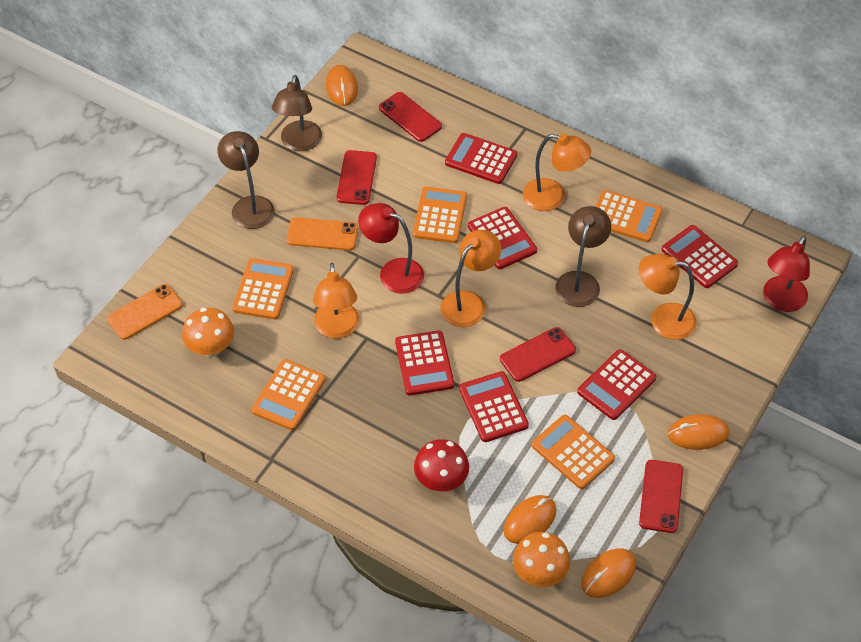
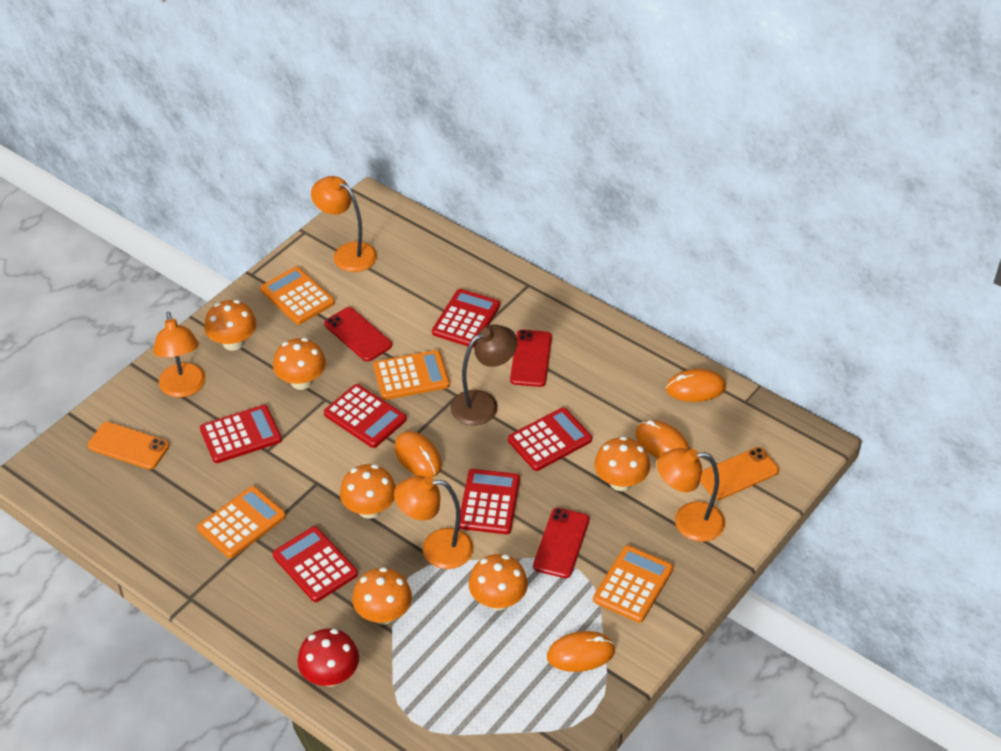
brown lamp: 3 -> 1
orange calculator: 5 -> 4
orange mushroom: 2 -> 6
red lamp: 2 -> 0
red phone: 4 -> 3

*****

**Task objective:** Please retype the records above exactly, but leave out any pictures.

**Task result:**
brown lamp: 3 -> 1
orange calculator: 5 -> 4
orange mushroom: 2 -> 6
red lamp: 2 -> 0
red phone: 4 -> 3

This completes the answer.